## Exercise aim
Using the data below, show every line where the word "JACK" occurs.

[Entries shown — start]

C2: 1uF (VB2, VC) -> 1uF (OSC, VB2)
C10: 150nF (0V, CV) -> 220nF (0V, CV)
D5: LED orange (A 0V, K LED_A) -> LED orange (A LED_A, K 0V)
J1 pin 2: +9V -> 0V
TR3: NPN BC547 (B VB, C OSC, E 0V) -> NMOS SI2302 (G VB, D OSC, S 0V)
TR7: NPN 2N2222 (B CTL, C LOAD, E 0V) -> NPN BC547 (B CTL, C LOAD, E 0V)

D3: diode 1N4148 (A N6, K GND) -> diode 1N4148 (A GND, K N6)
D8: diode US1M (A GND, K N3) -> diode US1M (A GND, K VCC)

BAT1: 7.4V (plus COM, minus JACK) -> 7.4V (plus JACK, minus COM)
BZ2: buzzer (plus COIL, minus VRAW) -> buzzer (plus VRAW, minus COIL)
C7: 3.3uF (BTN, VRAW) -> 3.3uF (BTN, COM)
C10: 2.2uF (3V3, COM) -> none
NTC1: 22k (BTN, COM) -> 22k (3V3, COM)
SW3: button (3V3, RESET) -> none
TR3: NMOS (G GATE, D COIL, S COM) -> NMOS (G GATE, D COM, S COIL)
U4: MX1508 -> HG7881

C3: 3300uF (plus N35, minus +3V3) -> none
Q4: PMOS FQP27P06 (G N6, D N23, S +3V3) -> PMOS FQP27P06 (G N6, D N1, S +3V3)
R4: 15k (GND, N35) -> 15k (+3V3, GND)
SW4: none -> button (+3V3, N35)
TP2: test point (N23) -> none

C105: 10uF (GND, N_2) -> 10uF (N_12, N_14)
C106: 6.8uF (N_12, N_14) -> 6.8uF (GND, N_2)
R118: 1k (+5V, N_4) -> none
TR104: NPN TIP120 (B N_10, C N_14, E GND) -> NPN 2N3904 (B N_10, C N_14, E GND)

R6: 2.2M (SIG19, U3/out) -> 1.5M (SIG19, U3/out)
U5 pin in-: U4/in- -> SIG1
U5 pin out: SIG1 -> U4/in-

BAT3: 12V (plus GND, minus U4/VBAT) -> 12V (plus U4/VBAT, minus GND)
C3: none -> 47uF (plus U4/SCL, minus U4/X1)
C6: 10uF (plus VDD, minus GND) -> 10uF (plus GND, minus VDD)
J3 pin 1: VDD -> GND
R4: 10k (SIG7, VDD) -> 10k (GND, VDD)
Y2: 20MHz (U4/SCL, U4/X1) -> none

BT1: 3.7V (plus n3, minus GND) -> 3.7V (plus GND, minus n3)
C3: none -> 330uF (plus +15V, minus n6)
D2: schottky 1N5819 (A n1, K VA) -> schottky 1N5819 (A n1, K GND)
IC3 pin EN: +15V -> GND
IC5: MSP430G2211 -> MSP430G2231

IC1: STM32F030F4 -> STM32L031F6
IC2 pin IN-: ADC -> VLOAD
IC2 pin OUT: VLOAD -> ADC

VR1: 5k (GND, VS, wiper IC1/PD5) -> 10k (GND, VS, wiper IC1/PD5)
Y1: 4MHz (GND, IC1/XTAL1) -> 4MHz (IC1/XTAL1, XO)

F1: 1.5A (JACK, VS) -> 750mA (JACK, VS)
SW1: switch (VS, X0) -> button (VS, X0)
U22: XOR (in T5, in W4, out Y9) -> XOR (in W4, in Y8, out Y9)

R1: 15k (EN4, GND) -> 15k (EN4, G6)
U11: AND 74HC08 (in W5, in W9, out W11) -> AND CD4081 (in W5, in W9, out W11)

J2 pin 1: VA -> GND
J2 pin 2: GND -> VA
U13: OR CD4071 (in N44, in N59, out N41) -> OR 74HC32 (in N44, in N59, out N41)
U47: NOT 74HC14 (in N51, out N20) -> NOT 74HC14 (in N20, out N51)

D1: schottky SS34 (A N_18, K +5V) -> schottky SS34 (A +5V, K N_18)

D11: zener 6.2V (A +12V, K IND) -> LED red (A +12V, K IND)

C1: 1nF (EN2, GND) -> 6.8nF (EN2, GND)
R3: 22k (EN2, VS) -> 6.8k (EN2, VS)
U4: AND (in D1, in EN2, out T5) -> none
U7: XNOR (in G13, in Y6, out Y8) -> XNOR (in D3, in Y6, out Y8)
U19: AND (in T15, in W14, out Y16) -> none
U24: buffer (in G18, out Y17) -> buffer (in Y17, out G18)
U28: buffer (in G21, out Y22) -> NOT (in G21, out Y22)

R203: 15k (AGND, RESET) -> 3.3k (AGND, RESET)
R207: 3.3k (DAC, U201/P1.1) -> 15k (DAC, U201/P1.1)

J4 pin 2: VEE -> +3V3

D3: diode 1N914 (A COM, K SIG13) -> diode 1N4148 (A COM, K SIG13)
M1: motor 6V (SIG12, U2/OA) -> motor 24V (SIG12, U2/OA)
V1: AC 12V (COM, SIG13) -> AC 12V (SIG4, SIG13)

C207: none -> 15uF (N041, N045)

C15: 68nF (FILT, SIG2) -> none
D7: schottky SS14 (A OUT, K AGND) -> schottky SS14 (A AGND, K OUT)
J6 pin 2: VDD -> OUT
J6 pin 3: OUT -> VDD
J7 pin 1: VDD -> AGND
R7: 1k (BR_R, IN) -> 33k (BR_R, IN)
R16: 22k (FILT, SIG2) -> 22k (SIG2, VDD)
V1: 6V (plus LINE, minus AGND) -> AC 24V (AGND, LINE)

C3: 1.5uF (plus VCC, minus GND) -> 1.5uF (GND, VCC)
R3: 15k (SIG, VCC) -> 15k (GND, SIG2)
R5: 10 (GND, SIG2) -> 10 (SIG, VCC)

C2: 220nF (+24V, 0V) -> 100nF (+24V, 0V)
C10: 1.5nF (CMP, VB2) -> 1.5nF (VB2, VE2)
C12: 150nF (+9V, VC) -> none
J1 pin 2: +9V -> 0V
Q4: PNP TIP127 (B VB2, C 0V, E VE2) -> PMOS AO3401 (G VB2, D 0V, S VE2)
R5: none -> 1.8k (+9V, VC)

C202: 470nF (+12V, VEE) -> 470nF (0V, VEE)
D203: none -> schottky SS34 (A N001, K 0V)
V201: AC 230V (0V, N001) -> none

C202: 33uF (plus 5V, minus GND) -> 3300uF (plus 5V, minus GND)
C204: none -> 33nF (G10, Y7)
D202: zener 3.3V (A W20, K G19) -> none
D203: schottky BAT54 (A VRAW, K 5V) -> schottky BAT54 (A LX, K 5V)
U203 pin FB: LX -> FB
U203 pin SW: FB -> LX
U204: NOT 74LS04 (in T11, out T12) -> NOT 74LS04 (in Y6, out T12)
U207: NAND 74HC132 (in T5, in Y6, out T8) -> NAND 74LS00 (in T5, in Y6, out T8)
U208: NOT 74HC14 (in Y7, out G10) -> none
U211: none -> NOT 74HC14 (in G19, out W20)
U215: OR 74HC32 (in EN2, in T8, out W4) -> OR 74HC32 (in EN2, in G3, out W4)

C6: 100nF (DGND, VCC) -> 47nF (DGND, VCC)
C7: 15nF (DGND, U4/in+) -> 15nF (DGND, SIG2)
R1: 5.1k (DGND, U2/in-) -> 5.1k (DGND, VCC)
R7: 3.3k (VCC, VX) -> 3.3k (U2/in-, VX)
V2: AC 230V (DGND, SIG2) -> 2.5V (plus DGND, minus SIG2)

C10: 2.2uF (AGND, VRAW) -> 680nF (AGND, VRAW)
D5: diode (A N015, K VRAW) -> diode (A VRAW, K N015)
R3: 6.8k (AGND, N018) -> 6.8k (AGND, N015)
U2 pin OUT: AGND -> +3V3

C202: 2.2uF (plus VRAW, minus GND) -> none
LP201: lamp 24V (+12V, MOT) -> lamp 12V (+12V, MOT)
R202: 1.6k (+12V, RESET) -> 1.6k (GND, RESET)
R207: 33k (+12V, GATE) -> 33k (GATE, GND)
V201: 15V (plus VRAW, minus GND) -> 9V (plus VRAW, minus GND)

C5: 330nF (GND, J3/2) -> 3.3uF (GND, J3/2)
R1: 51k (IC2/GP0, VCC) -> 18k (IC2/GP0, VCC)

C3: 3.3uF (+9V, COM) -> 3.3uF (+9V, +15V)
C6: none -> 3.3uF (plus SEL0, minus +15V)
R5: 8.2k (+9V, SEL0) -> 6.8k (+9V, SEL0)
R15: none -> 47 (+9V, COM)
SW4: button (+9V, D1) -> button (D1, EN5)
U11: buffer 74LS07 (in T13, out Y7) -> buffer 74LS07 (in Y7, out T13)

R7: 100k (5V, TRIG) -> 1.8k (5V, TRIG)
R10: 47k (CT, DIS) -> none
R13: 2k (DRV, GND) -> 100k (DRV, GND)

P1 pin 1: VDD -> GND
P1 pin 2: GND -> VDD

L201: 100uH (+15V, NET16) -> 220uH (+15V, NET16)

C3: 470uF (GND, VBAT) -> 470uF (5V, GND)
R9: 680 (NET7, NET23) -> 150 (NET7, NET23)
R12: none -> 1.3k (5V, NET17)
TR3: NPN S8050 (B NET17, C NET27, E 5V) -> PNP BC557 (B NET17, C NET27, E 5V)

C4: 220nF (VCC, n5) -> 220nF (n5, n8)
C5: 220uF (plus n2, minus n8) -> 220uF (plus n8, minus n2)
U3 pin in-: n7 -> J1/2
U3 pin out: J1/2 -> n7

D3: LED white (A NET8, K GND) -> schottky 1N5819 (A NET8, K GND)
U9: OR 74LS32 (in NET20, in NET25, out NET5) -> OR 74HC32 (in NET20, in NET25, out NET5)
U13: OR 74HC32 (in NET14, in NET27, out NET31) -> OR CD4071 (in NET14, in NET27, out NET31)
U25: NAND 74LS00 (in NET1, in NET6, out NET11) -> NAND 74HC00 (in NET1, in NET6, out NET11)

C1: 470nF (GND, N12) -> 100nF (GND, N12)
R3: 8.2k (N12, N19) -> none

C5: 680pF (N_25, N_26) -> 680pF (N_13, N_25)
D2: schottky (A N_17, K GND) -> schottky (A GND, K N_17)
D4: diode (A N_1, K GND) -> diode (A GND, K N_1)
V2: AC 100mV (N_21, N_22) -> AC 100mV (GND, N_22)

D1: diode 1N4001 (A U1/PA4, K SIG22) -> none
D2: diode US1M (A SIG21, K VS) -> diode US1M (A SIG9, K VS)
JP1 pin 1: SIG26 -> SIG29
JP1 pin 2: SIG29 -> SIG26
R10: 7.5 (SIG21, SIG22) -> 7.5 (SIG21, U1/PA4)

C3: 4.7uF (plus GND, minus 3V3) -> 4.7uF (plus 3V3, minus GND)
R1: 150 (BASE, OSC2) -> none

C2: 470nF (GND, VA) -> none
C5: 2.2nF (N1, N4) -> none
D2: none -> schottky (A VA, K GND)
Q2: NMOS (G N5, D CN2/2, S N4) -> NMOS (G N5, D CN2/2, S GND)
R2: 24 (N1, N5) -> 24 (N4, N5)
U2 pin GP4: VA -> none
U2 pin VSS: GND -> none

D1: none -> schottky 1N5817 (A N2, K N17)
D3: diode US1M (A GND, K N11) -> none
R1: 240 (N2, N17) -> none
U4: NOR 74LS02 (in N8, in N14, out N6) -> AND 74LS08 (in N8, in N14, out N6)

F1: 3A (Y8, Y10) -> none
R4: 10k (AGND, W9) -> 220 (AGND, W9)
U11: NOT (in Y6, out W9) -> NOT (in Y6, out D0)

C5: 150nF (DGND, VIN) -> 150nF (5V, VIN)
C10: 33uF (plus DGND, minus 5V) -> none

[Entries shown — finish]

## Expected answer
BAT1: 7.4V (plus COM, minus JACK) -> 7.4V (plus JACK, minus COM)
F1: 1.5A (JACK, VS) -> 750mA (JACK, VS)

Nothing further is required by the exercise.